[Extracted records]
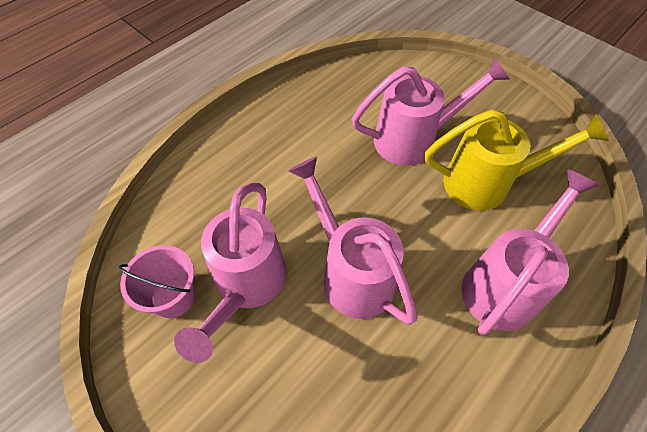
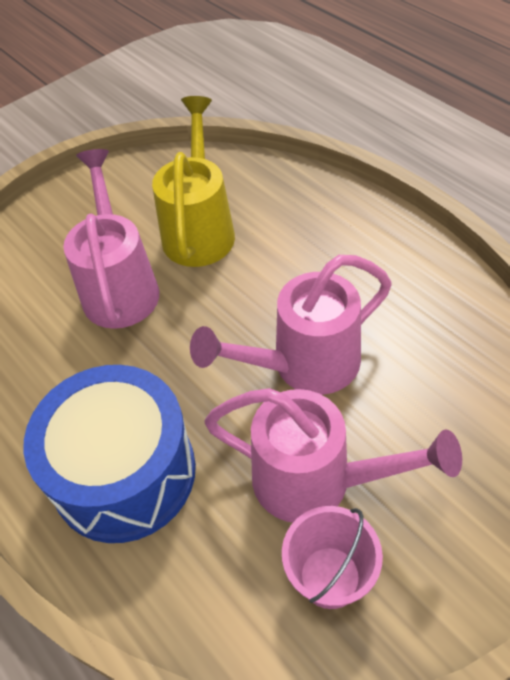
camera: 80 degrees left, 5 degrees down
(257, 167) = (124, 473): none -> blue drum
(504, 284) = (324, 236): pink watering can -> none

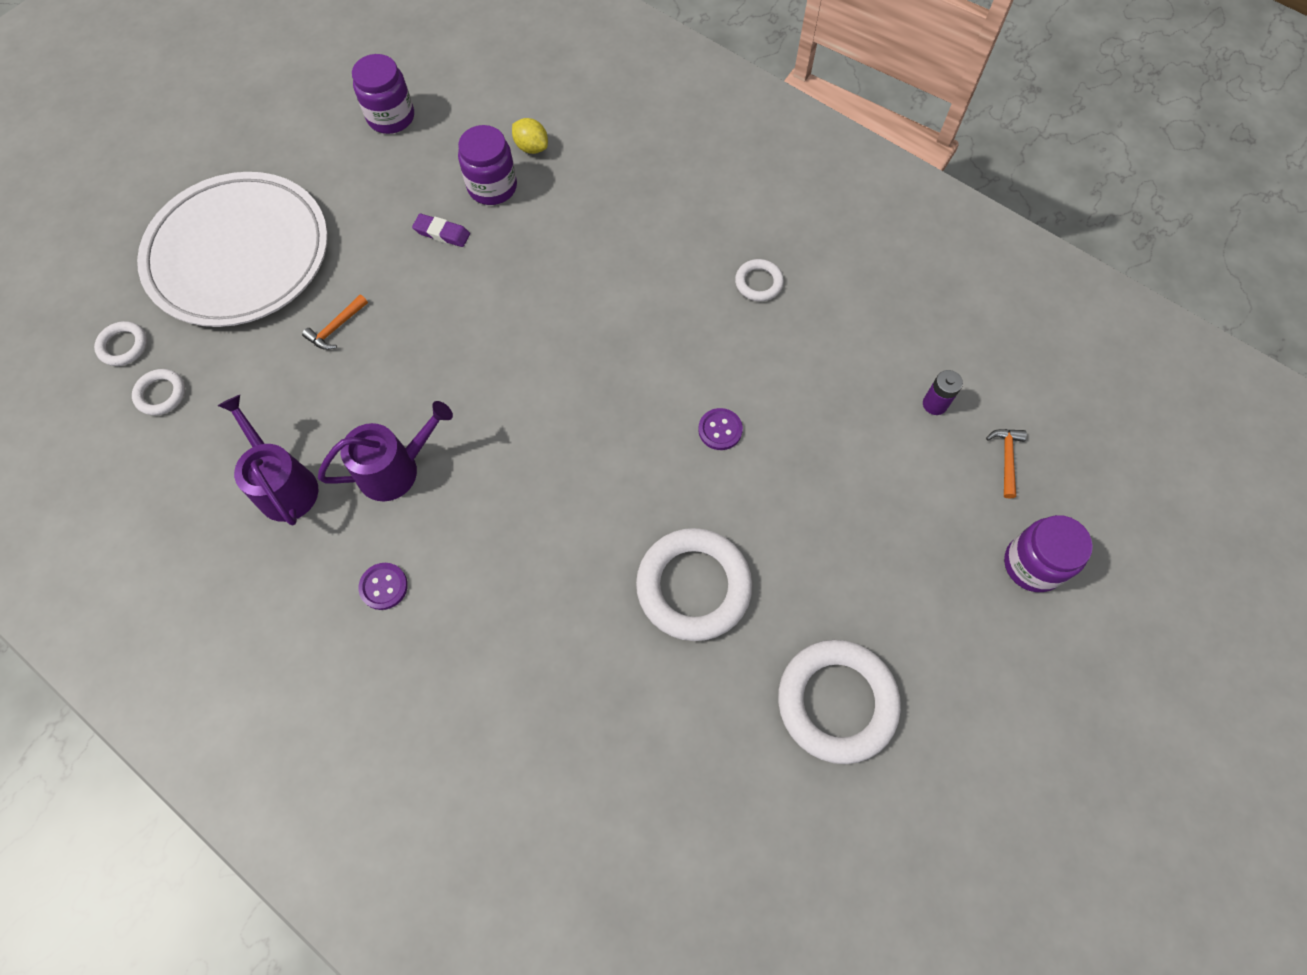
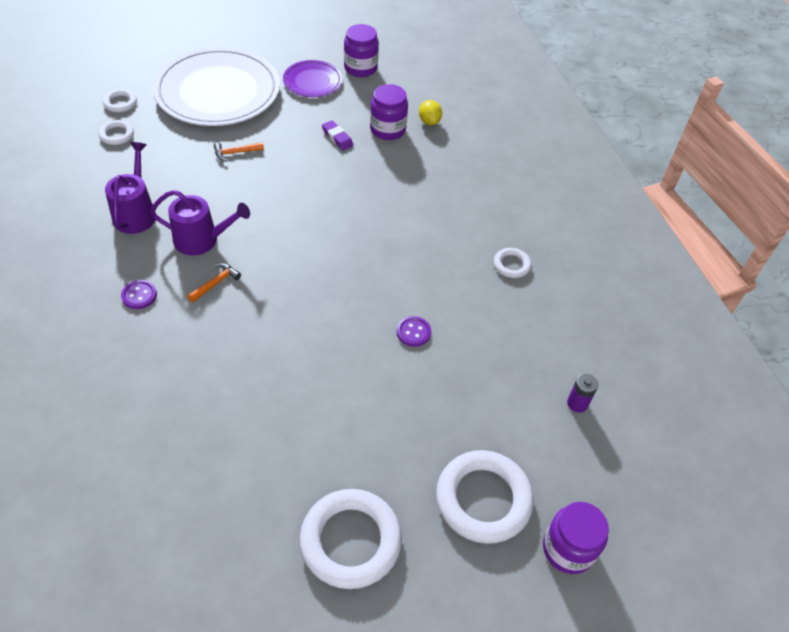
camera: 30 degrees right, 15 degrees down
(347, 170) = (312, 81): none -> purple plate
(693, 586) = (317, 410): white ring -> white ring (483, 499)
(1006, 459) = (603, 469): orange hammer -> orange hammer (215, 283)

-- AIM OF THE TASK --
Print all records word for word, no images.

-- ANSWER TO THIS EXERCISE --
camera: 80 degrees left, 5 degrees down
(257, 167) = (124, 473): none -> blue drum
(504, 284) = (324, 236): pink watering can -> none

camera: 30 degrees right, 15 degrees down
(347, 170) = (312, 81): none -> purple plate
(693, 586) = (317, 410): white ring -> white ring (483, 499)
(1006, 459) = (603, 469): orange hammer -> orange hammer (215, 283)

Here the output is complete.